→ TASK DESCRIPTION
Reproduce every line of the entries below, requests included, adding 80 to each coordinate value in the answers and leaving the pictures out of your reply.

Text and item location entries:
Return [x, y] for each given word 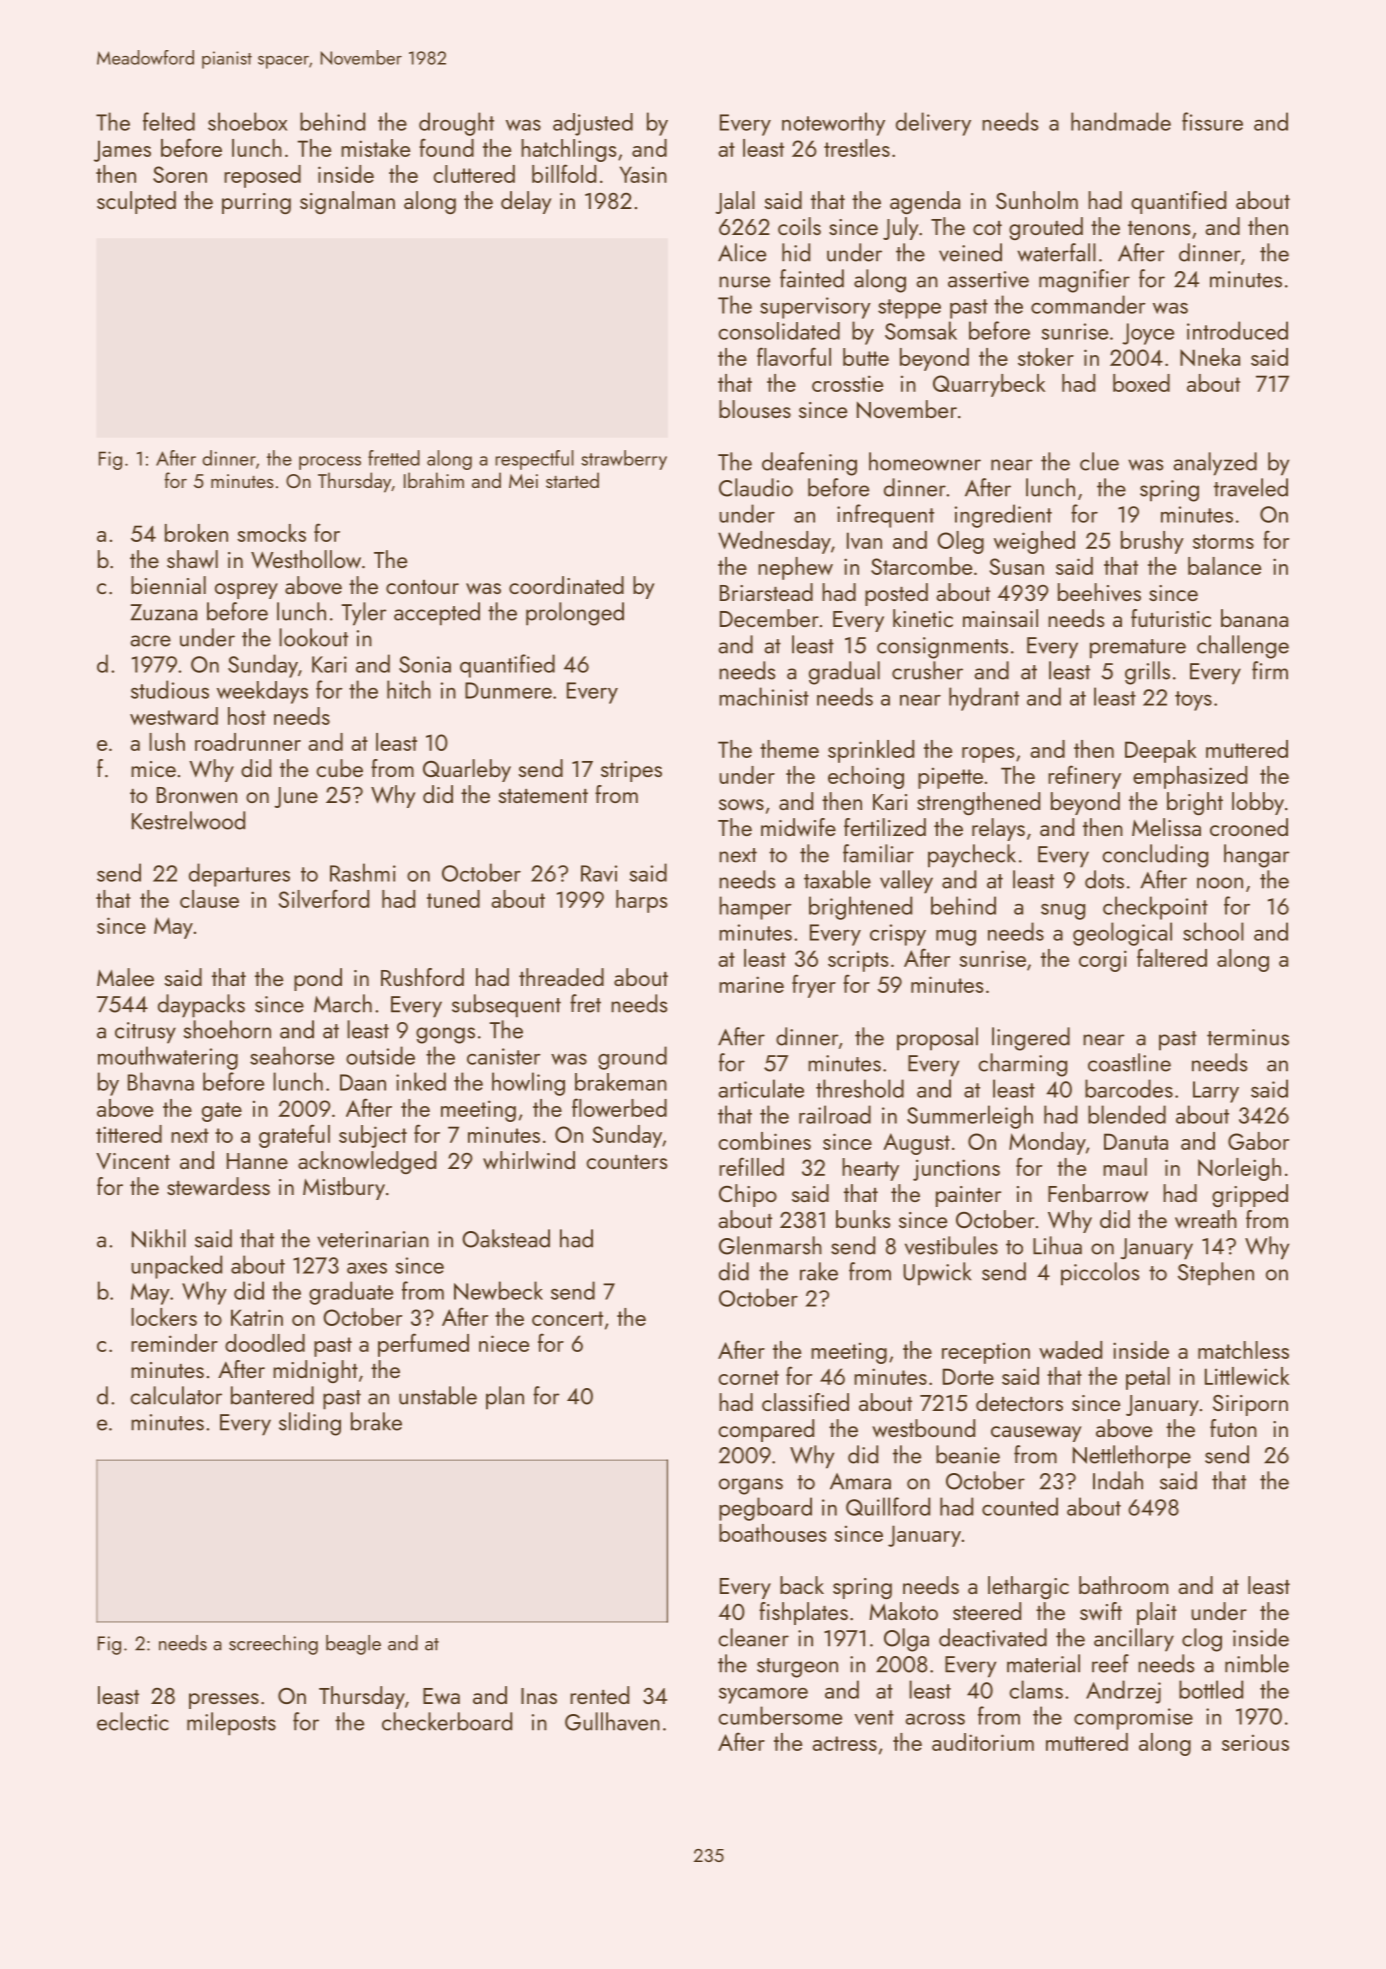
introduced [1237, 330]
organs [751, 1486]
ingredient [1003, 516]
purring [256, 203]
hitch [409, 689]
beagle [353, 1645]
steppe [909, 309]
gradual [844, 673]
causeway [1036, 1434]
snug [1063, 912]
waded [1070, 1350]
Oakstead [506, 1238]
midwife [798, 827]
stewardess [218, 1186]
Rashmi [363, 872]
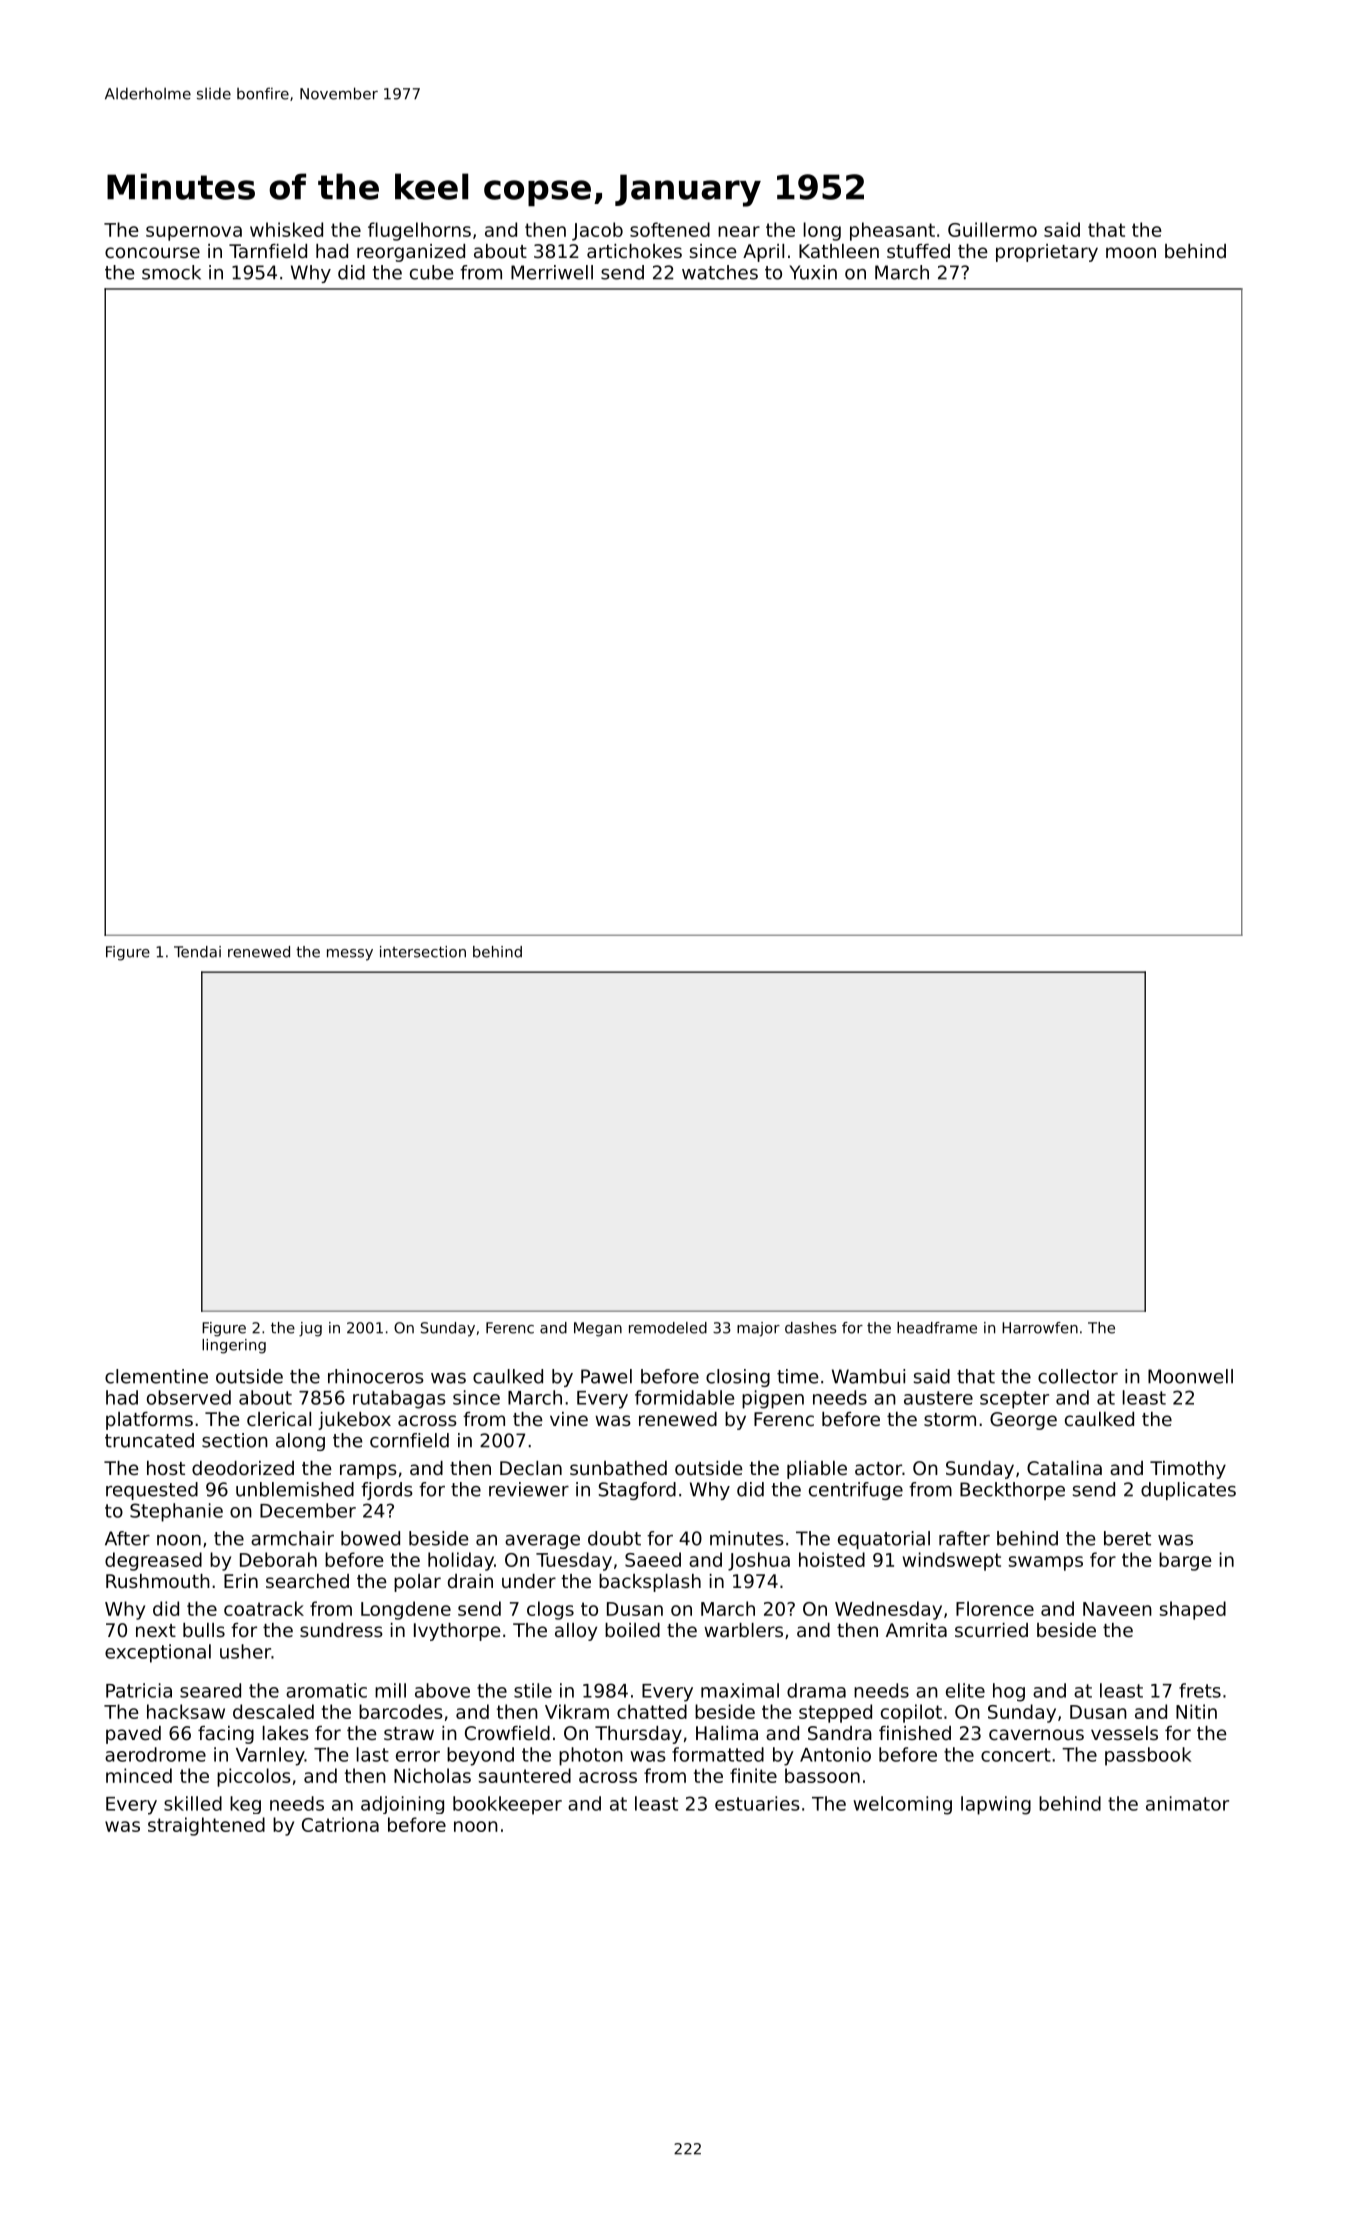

→ SOLUTION
Return [x, y] for each given word 
introduced [1317, 410]
organs [831, 1566]
ingredient [1083, 596]
purring [336, 283]
hitch [489, 769]
beagle [433, 1725]
steppe [989, 389]
gradual [924, 753]
causeway [1116, 1514]
snug [1143, 992]
waded [1150, 1430]
Oakstead [586, 1318]
midwife [878, 907]
stewardess [298, 1266]
Rashmi [443, 952]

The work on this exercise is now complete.